Problem description: Every record needs to come back as written, except for the pictures.

─── Data shown

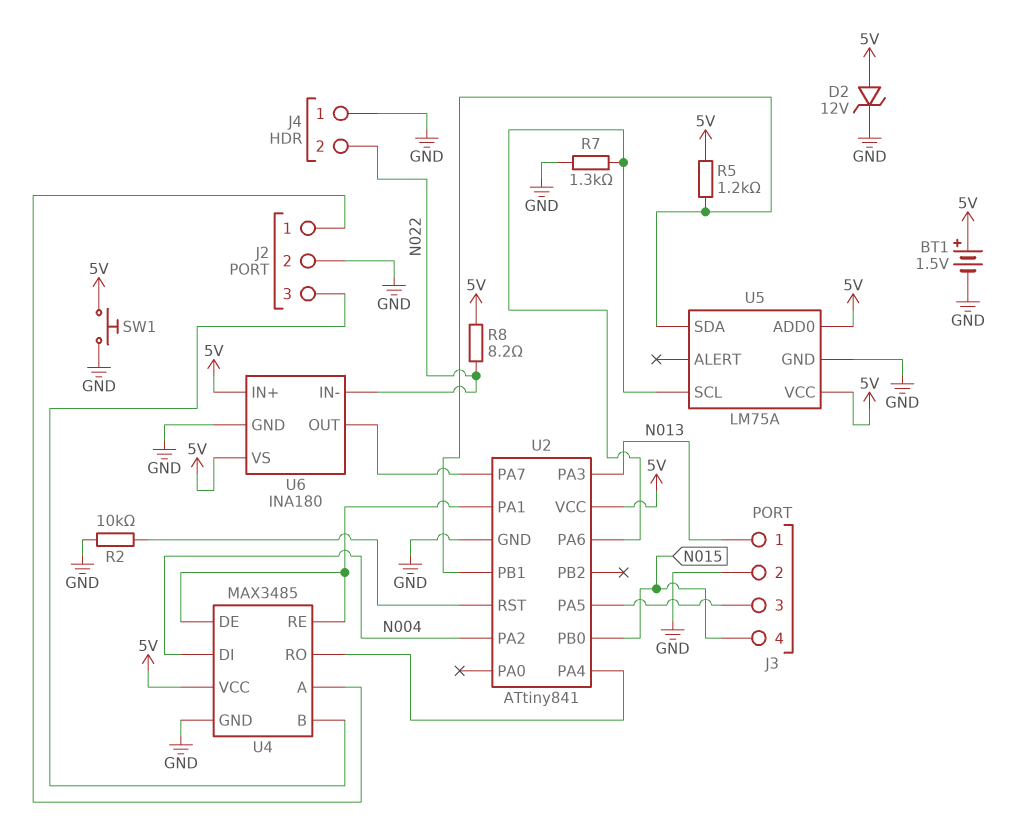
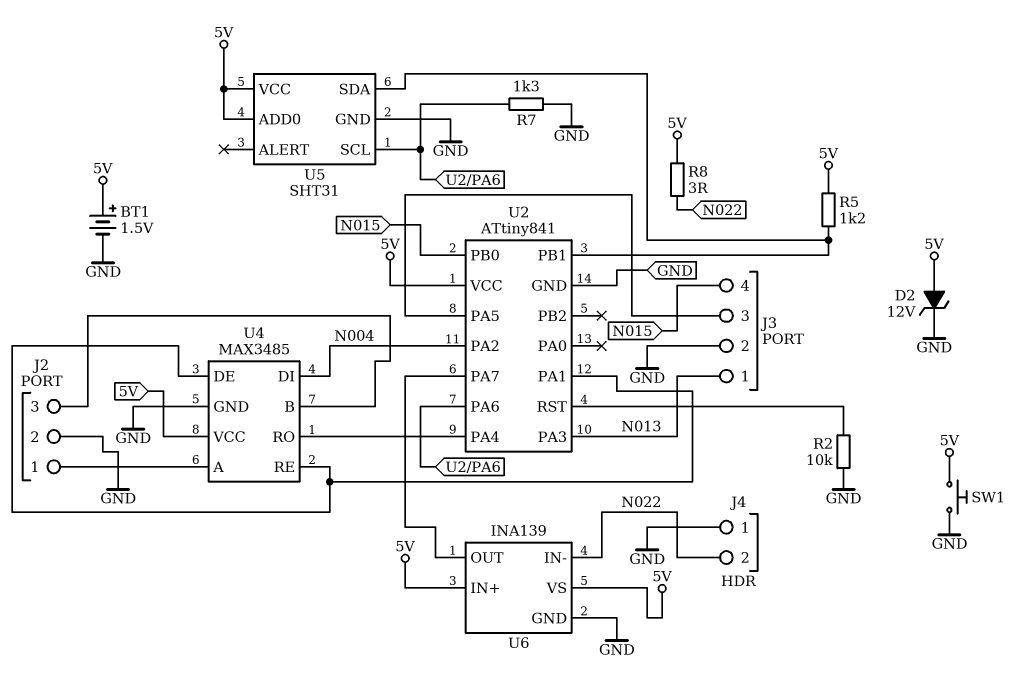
R8: 8.2 (5V, N022) -> 3 (5V, N022)
U5: LM75A -> SHT31
U6: INA180 -> INA139

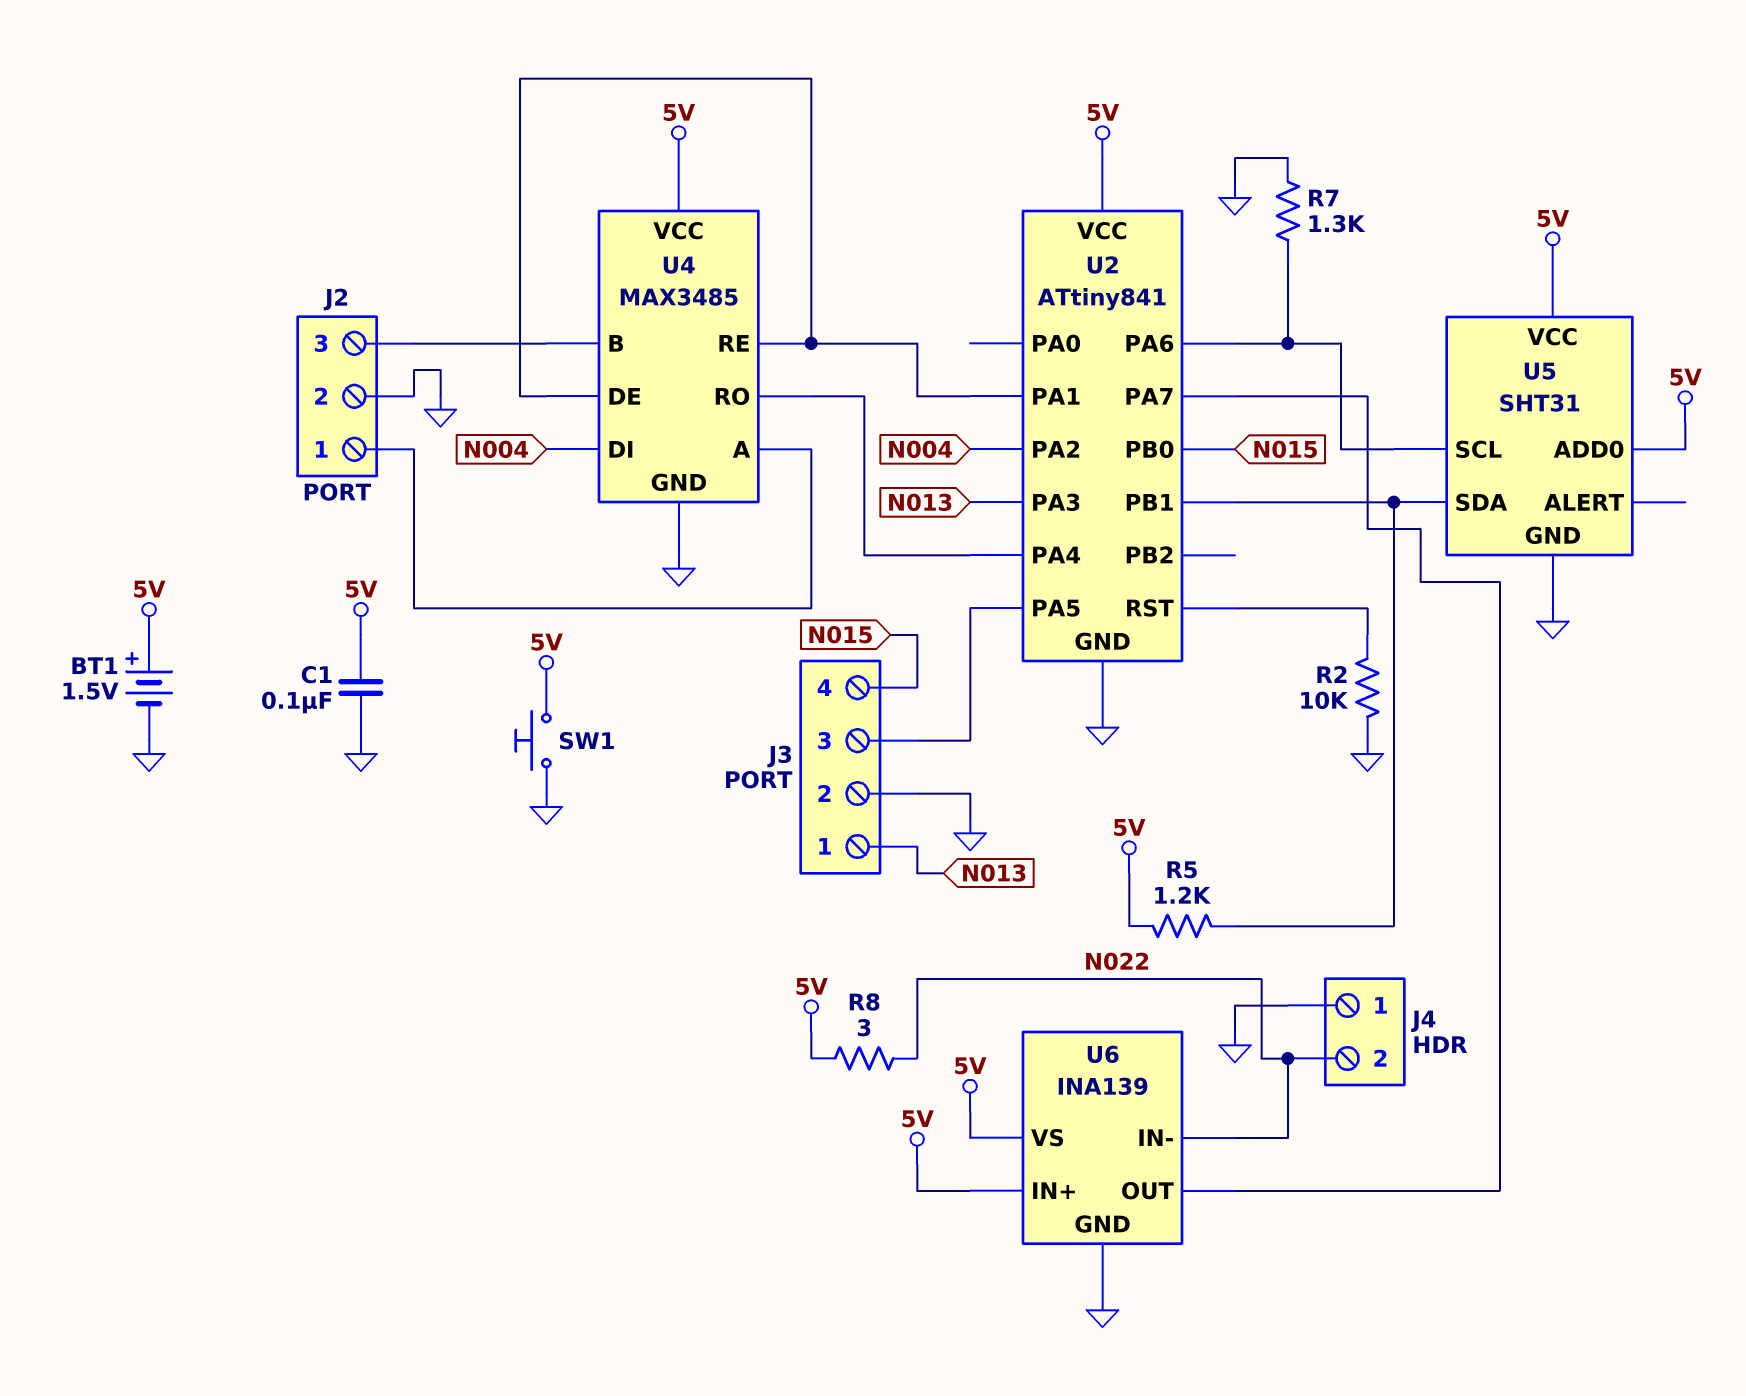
C1: none -> 100nF (5V, GND)
D2: zener 12V (A 5V, K GND) -> none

──────

Exercise result:
R8: 8.2 (5V, N022) -> 3 (5V, N022)
U5: LM75A -> SHT31
U6: INA180 -> INA139

C1: none -> 100nF (5V, GND)
D2: zener 12V (A 5V, K GND) -> none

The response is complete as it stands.